* _What the task asks_: Would you retype the whole listing verbatim, keeping pictures out of it?

*****

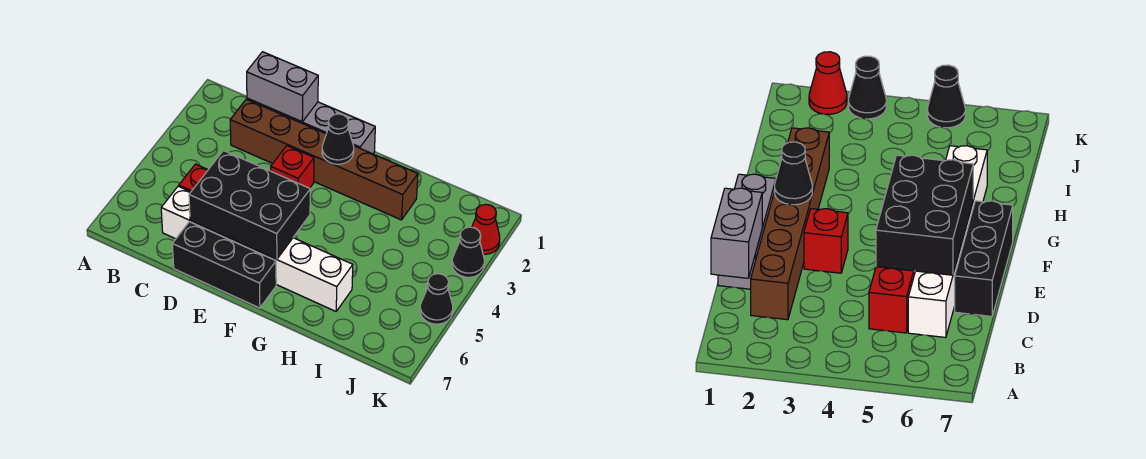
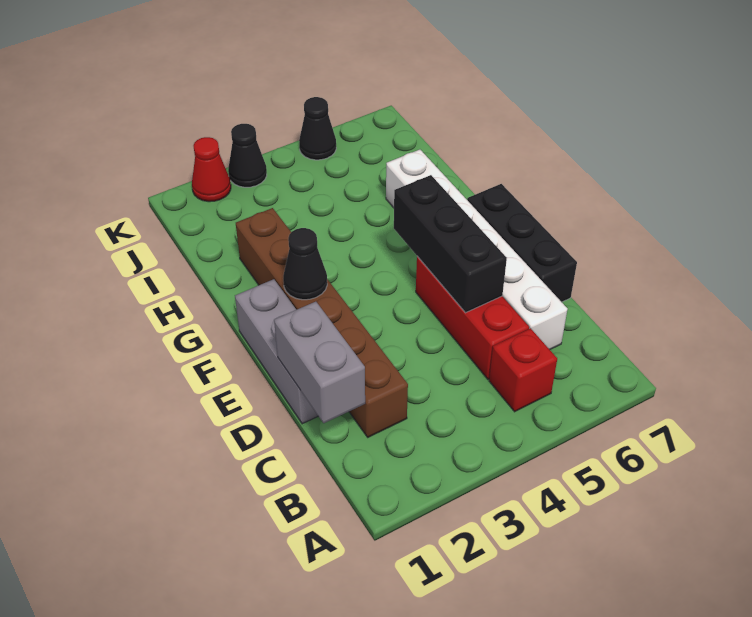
black brick D5:F6 level 2 -> black brick D5:F5 level 2
red brick E3 level 1 -> red brick B5 level 1

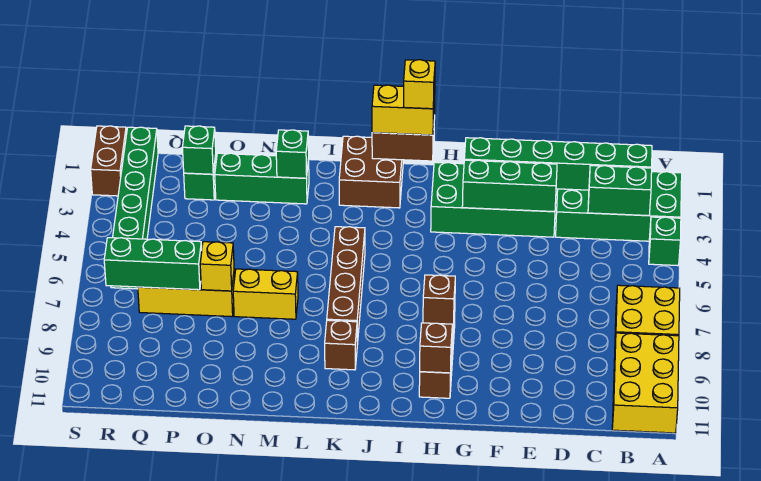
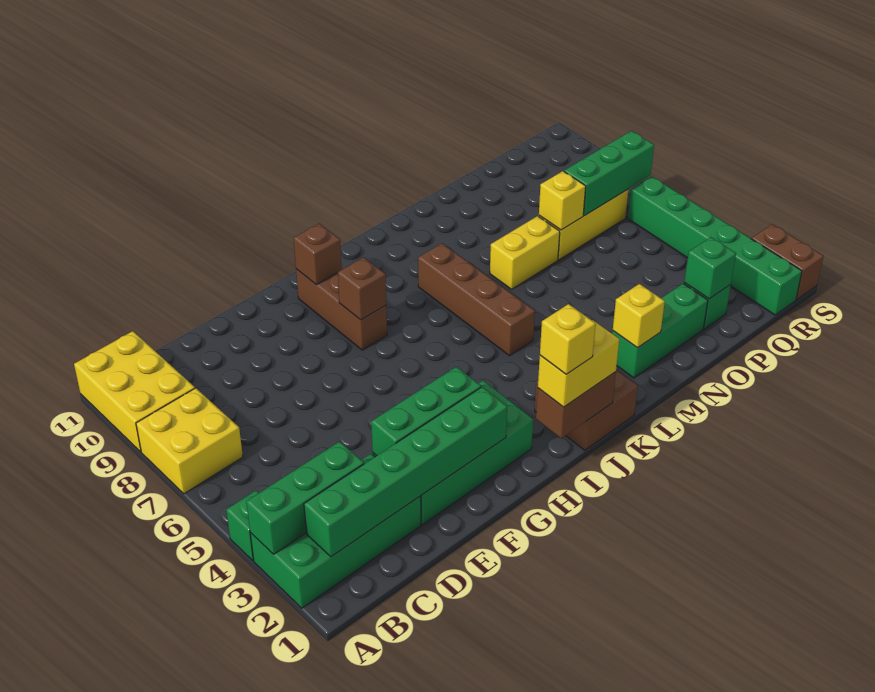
green brick B3:C3 level 2 -> green brick A3:C3 level 2
brown brick K9 level 1 -> none
green brick M2 level 2 -> yellow brick M2 level 2

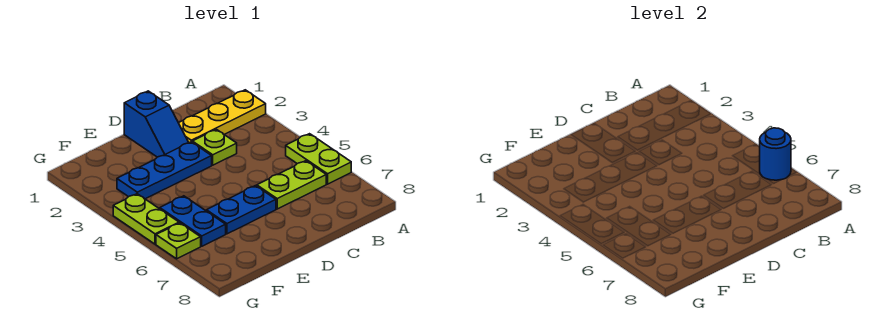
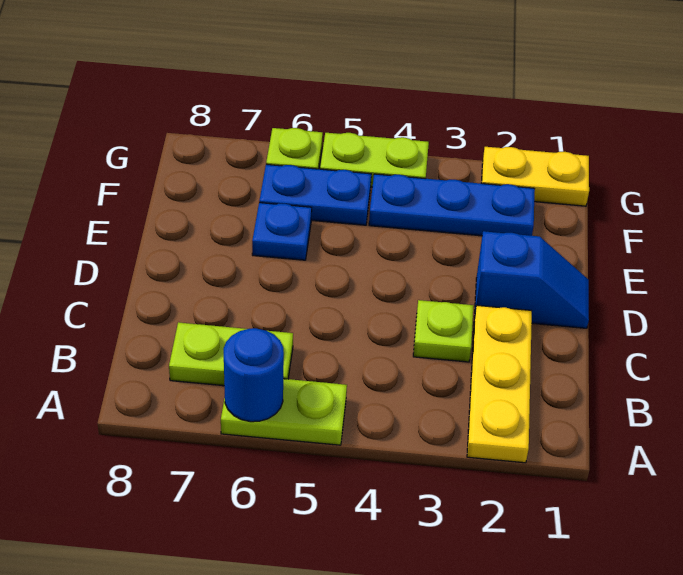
lime plate B6:C6 level 1 -> lime plate B6:B7 level 1
blue slope D1:D2 level 1 top 1 -> blue slope D1:D2 level 1 top 2
blue plate D3:F3 level 1 -> blue plate F2:F4 level 1
blue plate D6:E6 level 1 -> blue plate E6 level 1
none -> yellow plate G1:G2 level 1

*****

* _Solved problem_:
black brick D5:F6 level 2 -> black brick D5:F5 level 2
red brick E3 level 1 -> red brick B5 level 1

green brick B3:C3 level 2 -> green brick A3:C3 level 2
brown brick K9 level 1 -> none
green brick M2 level 2 -> yellow brick M2 level 2

lime plate B6:C6 level 1 -> lime plate B6:B7 level 1
blue slope D1:D2 level 1 top 1 -> blue slope D1:D2 level 1 top 2
blue plate D3:F3 level 1 -> blue plate F2:F4 level 1
blue plate D6:E6 level 1 -> blue plate E6 level 1
none -> yellow plate G1:G2 level 1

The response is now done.